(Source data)
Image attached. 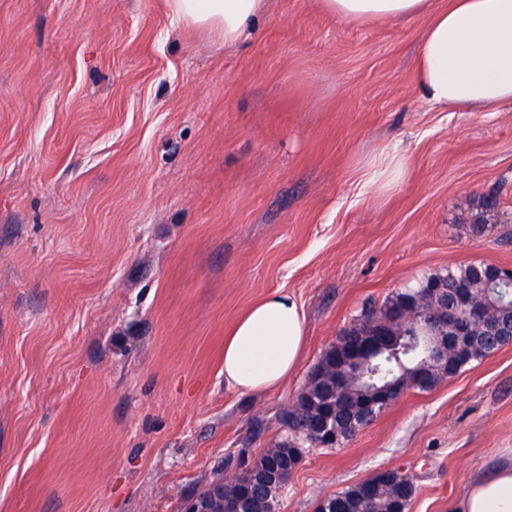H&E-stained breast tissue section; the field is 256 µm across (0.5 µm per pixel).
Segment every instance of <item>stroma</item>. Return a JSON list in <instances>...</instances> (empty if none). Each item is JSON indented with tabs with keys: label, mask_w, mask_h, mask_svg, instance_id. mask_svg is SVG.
<instances>
[{
	"label": "stroma",
	"mask_w": 512,
	"mask_h": 512,
	"mask_svg": "<svg viewBox=\"0 0 512 512\" xmlns=\"http://www.w3.org/2000/svg\"><path fill=\"white\" fill-rule=\"evenodd\" d=\"M425 24L268 0L228 47L168 0H0V512H182L217 466L290 437L286 411L367 302L512 268V102H422ZM489 195L494 228L473 235ZM274 290L307 343L280 387L243 394L224 337ZM511 454L509 344L349 441L303 444L281 512L396 468L408 512H452ZM405 159L402 156H394L390 167H386L375 174L374 181L378 190L391 188L404 174Z\"/></svg>",
	"instance_id": "35a3bbf8"
}]
</instances>
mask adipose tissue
<instances>
[{"mask_svg":"<svg viewBox=\"0 0 512 512\" xmlns=\"http://www.w3.org/2000/svg\"><path fill=\"white\" fill-rule=\"evenodd\" d=\"M331 17L353 23H427L414 60L417 89L433 106L483 112L512 102V0H319ZM172 13L231 45L247 39L263 0H170ZM305 318L288 293L253 303L224 339V382L243 393L280 385L305 343ZM454 512H512V457L477 475Z\"/></svg>","mask_w":512,"mask_h":512,"instance_id":"obj_1","label":"adipose tissue"}]
</instances>
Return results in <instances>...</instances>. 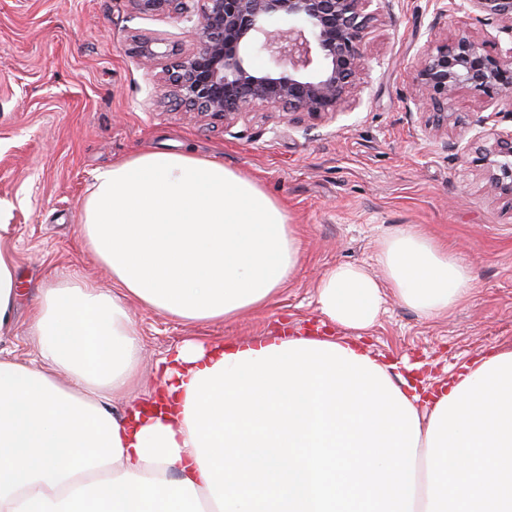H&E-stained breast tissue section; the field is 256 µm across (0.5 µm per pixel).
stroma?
I'll use <instances>...</instances> for the list:
<instances>
[{
	"label": "stroma",
	"mask_w": 512,
	"mask_h": 512,
	"mask_svg": "<svg viewBox=\"0 0 512 512\" xmlns=\"http://www.w3.org/2000/svg\"><path fill=\"white\" fill-rule=\"evenodd\" d=\"M434 22L444 39L461 30L512 39L473 14L435 19L433 0H393L365 45L371 72L358 107L302 124L260 110L228 130L165 103L162 83L129 51L144 35L176 52L192 48L171 14L141 11L134 0H0V224L10 227L21 288L0 349L19 357L36 350L28 323L46 284L75 275L111 289L110 272L82 241L81 204L98 171L151 150L187 151L254 179L287 209L300 260L278 295L233 322L188 325L129 302L146 384L187 339L247 343L315 329L346 335L318 308L321 274L352 263L380 276L379 241L407 224L458 253L474 288L434 318L387 297L362 338L368 352L422 363L421 378L435 385L450 366L511 345L512 200L495 194L461 150L491 112L500 114L499 131L511 132L512 101L464 90L453 106L464 124L425 130L423 114L411 108L413 77Z\"/></svg>",
	"instance_id": "stroma-1"
}]
</instances>
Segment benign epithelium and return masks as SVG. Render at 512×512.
<instances>
[{
    "mask_svg": "<svg viewBox=\"0 0 512 512\" xmlns=\"http://www.w3.org/2000/svg\"><path fill=\"white\" fill-rule=\"evenodd\" d=\"M143 11H168L185 22L198 47L166 65L176 105L233 126L259 108L324 119L356 97L366 71L362 46L383 16L385 0H137ZM435 20L476 13L512 32V0H435ZM164 40L145 36L130 52L149 70L167 58ZM257 55L268 65L252 64ZM414 82L415 106L428 128L448 126V105L462 89L486 100H512V42L491 53L466 32L451 42L425 41ZM498 113L482 118V144L470 163L491 186L512 196V133L496 130Z\"/></svg>",
    "mask_w": 512,
    "mask_h": 512,
    "instance_id": "benign-epithelium-1",
    "label": "benign epithelium"
}]
</instances>
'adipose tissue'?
Listing matches in <instances>:
<instances>
[{
	"mask_svg": "<svg viewBox=\"0 0 512 512\" xmlns=\"http://www.w3.org/2000/svg\"><path fill=\"white\" fill-rule=\"evenodd\" d=\"M0 224V331L15 260ZM105 292L41 289L32 359L0 356V512H512V345L464 361L425 395L356 341L385 293L427 317L465 301L469 266L402 226L375 255L382 279L328 269L317 304L352 337L187 344L141 385L136 301L192 324L232 322L291 280L287 211L223 163L155 150L99 171L81 206Z\"/></svg>",
	"mask_w": 512,
	"mask_h": 512,
	"instance_id": "adipose-tissue-1",
	"label": "adipose tissue"
}]
</instances>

#### EXERCISE DESCRIPTION:
Reproduce only the lines between the line containing "Segment benign epithelium" and the last line of the records, those two lines included, exactly.

#### WRITTEN RESPONSE:
Segment benign epithelium and return masks as SVG. Render at 512×512.
<instances>
[{
    "mask_svg": "<svg viewBox=\"0 0 512 512\" xmlns=\"http://www.w3.org/2000/svg\"><path fill=\"white\" fill-rule=\"evenodd\" d=\"M143 11H168L185 22L198 47L166 65L176 105L233 126L259 108L324 119L356 97L366 71L362 46L383 16L385 0H137ZM435 20L476 13L512 32V0H435ZM164 40L145 36L130 52L149 70L167 58ZM257 55L268 65L252 64ZM414 82L415 106L428 128L448 126V105L462 89L486 100H512V42L491 53L466 32L451 42L425 41ZM498 113L482 118V144L470 163L491 186L512 196V133L496 130Z\"/></svg>",
    "mask_w": 512,
    "mask_h": 512,
    "instance_id": "benign-epithelium-1",
    "label": "benign epithelium"
}]
</instances>
'adipose tissue'?
Listing matches in <instances>:
<instances>
[{
	"mask_svg": "<svg viewBox=\"0 0 512 512\" xmlns=\"http://www.w3.org/2000/svg\"><path fill=\"white\" fill-rule=\"evenodd\" d=\"M0 224V331L15 260ZM105 292L41 289L32 359L0 356V512H512V345L464 361L425 395L356 341L385 293L427 317L465 301L469 266L402 226L375 255L382 279L328 269L317 304L352 337L187 344L141 385L136 301L192 324L232 322L291 280L287 211L223 163L155 150L99 171L81 206Z\"/></svg>",
	"mask_w": 512,
	"mask_h": 512,
	"instance_id": "adipose-tissue-1",
	"label": "adipose tissue"
}]
</instances>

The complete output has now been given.